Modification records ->
------------------------

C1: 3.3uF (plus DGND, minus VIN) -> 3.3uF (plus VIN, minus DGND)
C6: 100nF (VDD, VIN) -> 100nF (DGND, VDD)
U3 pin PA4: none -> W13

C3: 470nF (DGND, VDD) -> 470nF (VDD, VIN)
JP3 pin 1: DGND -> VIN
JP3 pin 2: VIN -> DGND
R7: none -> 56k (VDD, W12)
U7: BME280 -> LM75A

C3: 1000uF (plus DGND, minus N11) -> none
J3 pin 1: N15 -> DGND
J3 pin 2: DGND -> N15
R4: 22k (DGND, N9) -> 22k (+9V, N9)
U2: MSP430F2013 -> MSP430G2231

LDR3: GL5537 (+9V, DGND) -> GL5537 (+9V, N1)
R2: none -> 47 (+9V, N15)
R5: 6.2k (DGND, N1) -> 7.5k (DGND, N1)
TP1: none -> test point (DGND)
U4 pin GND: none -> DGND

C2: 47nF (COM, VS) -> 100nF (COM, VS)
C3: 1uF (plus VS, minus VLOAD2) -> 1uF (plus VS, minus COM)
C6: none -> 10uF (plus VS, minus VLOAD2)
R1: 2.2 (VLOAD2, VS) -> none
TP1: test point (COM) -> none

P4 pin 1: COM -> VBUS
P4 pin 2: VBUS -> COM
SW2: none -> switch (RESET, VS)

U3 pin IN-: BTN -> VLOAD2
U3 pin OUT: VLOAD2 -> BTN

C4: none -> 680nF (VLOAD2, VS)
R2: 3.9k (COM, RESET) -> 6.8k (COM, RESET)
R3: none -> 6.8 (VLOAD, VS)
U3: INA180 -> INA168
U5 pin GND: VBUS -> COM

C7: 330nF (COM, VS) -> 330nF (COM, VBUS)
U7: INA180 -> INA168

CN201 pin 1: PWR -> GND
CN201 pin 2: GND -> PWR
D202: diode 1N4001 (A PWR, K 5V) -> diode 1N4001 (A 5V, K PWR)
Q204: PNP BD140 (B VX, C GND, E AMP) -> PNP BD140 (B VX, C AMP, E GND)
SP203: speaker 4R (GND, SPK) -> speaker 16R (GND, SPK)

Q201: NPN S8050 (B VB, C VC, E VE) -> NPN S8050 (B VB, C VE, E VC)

------------------------

Which of the lines above include the word "point"? List those lines.

Result ->
TP1: none -> test point (DGND)
TP1: test point (COM) -> none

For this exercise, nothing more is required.